== GIVEN RECORDS

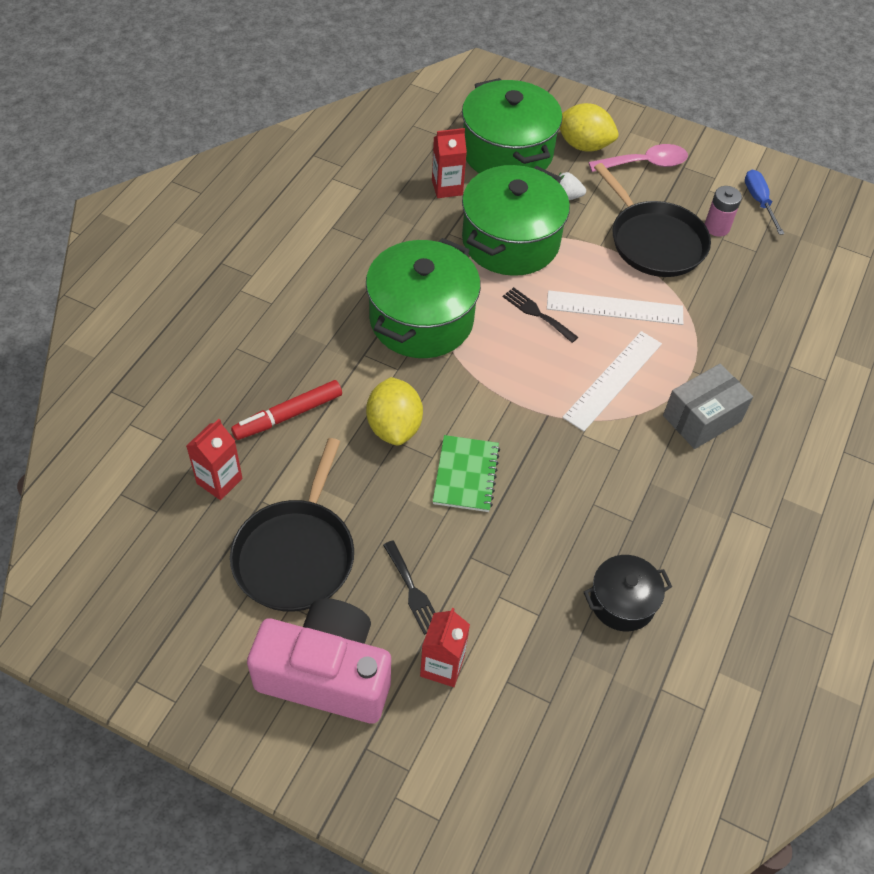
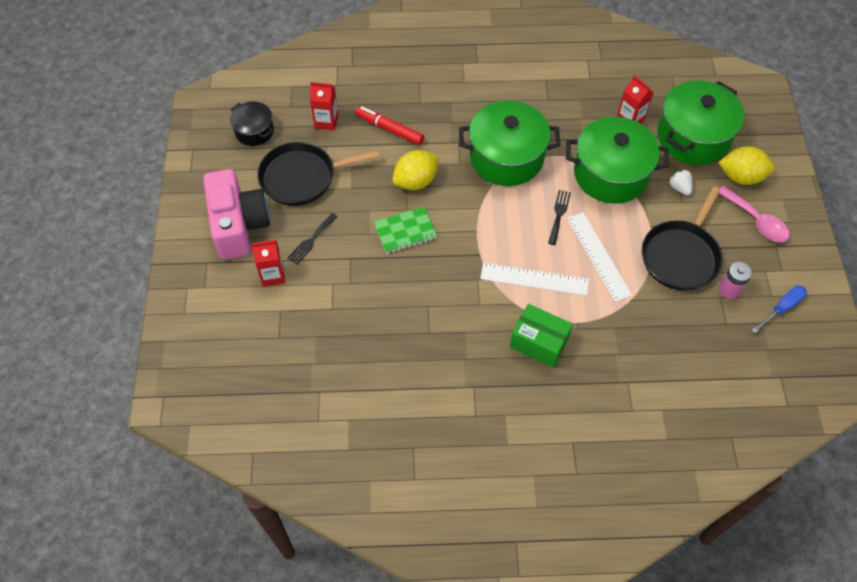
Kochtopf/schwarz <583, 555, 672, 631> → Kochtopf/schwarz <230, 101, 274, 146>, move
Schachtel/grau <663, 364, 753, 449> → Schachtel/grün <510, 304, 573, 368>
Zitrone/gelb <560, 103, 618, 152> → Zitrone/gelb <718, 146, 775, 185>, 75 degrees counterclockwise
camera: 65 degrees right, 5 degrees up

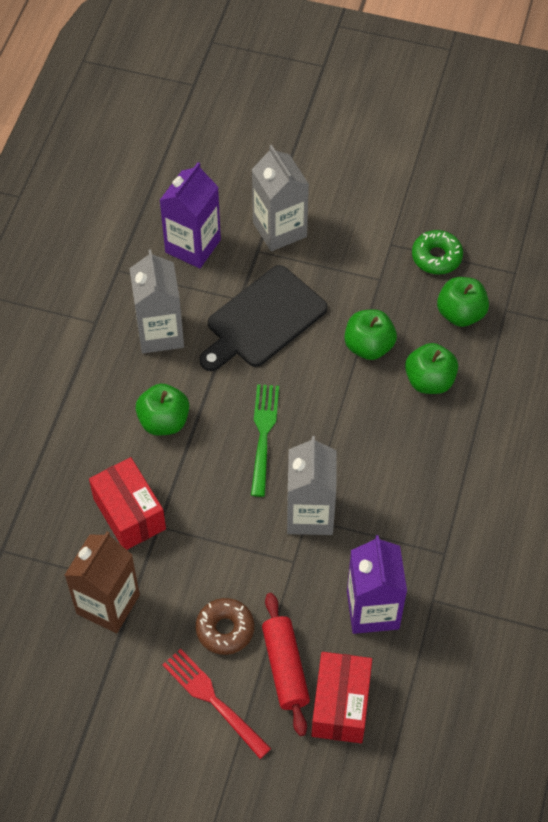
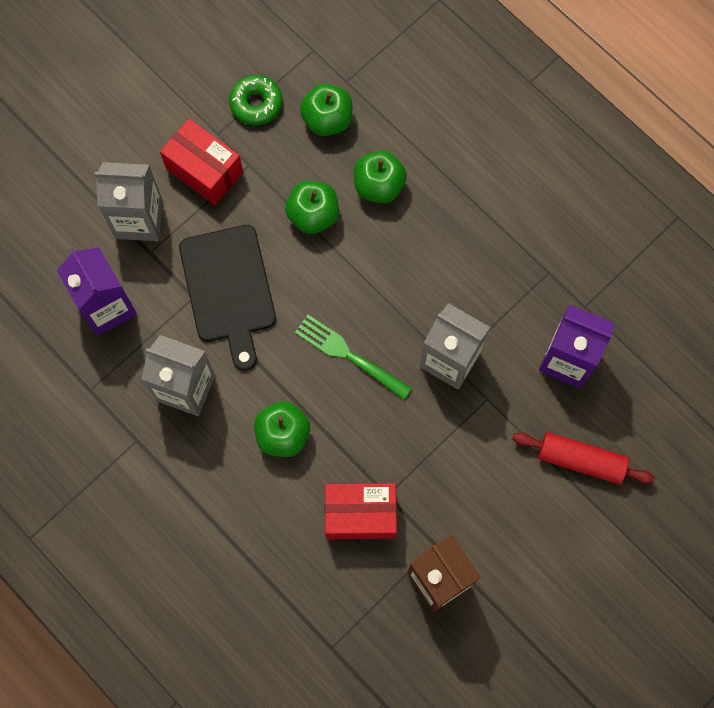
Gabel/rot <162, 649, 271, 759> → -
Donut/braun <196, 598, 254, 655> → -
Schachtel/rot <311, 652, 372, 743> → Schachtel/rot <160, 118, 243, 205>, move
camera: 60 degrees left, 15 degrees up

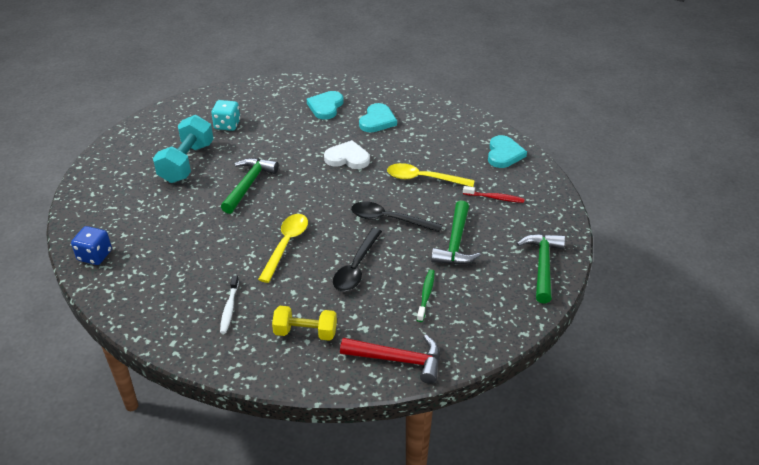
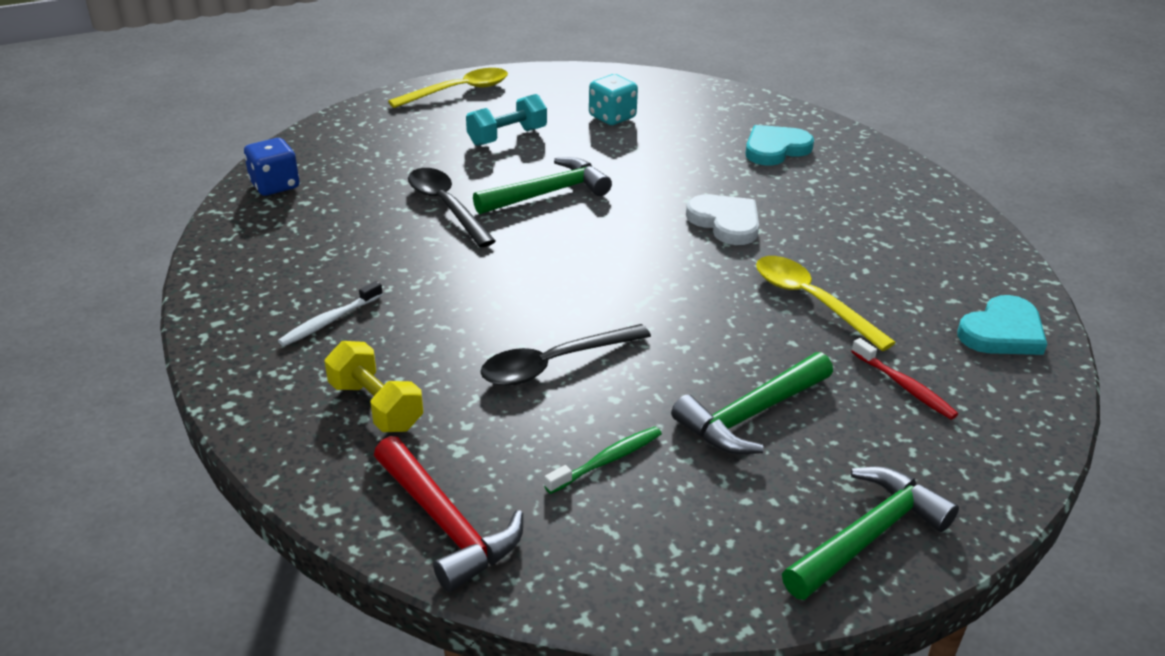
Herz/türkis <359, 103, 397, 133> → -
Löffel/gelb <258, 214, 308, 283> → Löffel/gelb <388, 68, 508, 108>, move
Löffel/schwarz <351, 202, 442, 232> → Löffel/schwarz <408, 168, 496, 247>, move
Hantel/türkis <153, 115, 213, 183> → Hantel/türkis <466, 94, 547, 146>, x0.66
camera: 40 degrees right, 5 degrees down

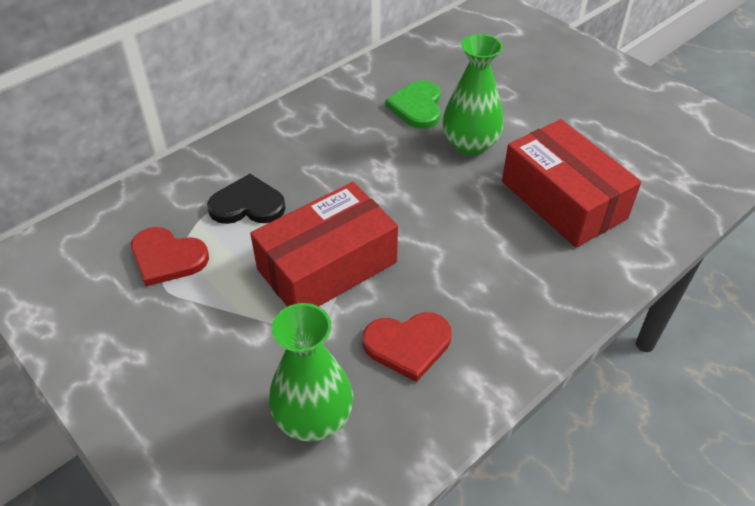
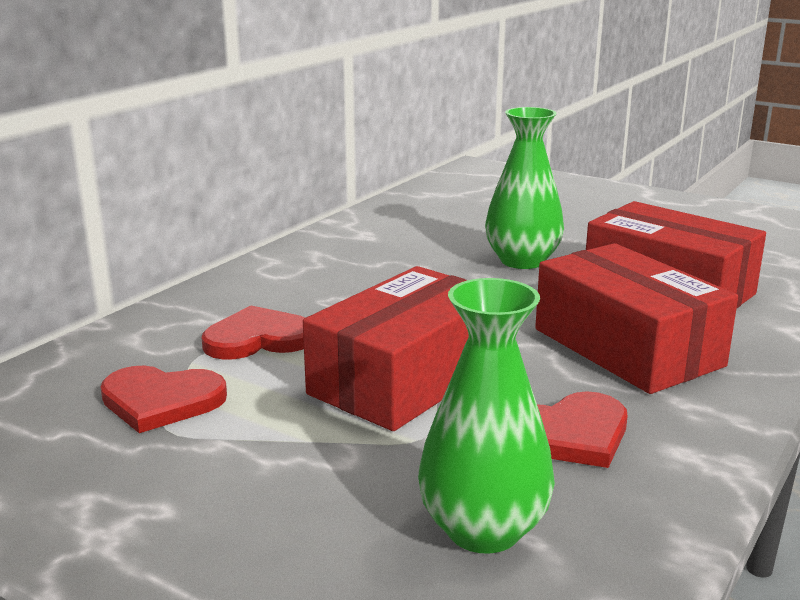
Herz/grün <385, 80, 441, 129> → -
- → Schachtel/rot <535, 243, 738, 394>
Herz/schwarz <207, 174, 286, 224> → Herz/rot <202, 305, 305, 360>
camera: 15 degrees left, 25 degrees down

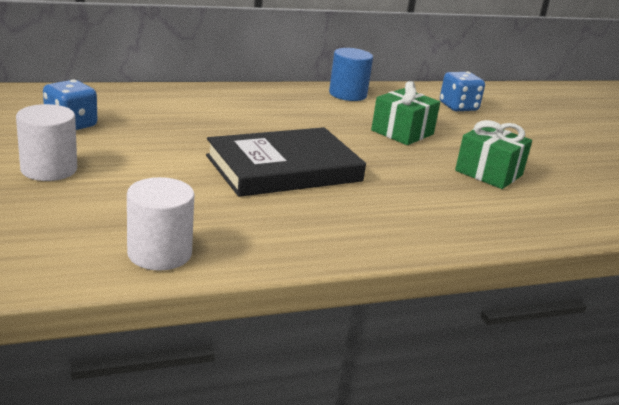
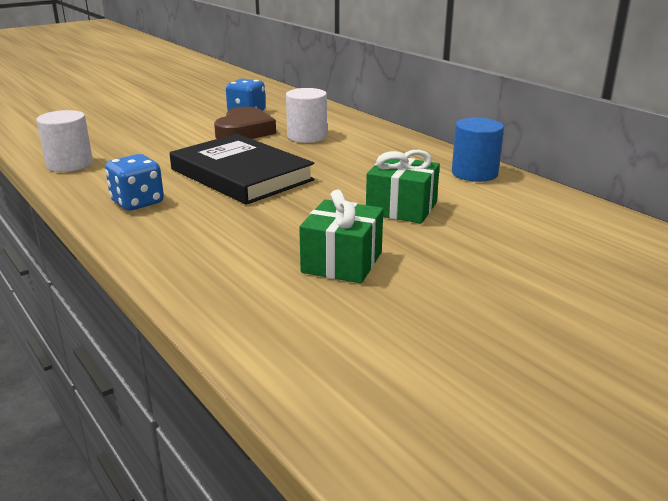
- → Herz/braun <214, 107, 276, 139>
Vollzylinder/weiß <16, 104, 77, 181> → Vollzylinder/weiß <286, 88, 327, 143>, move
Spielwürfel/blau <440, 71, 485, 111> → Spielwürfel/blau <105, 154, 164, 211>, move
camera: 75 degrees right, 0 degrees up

====

• **YOUR GOAL**:
Your answer must be the line containing "Spielwürfel/blau <440, 71, 485, 111>" and each line after it in the listing above, copied exactly.

• **RESULT OF THE TASK**:
Spielwürfel/blau <440, 71, 485, 111> → Spielwürfel/blau <105, 154, 164, 211>, move
camera: 75 degrees right, 0 degrees up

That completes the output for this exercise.